TASK DETAILS: Copy out, from the data below, each line in which the word "none" occurs.

SOURCE MATERIAL:
* * * * * * *

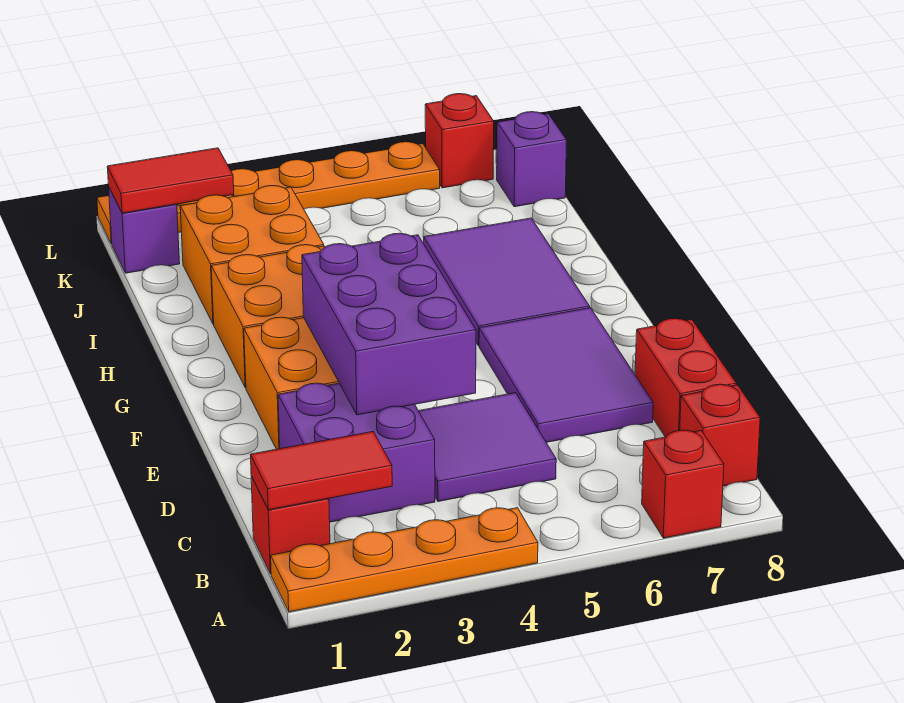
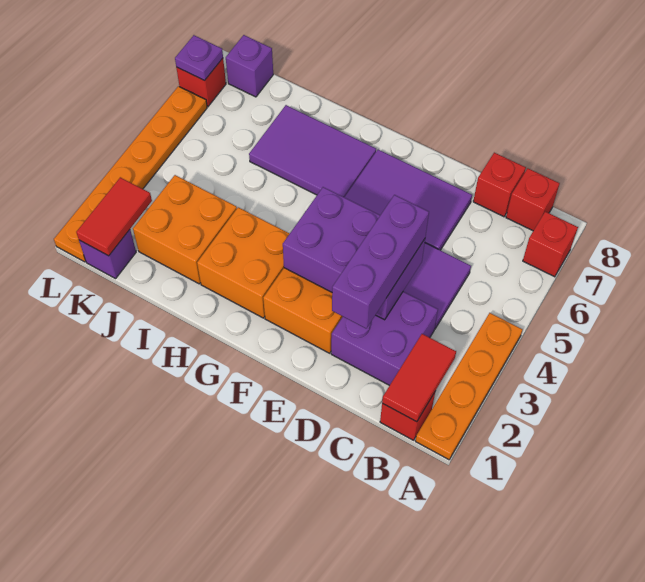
red brick C8:D8 level 1 -> red brick C8 level 1
none -> purple brick D2:D4 level 3
none -> purple plate L7 level 2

* * * * * * *

EXPECTED OUTPUT:
none -> purple brick D2:D4 level 3
none -> purple plate L7 level 2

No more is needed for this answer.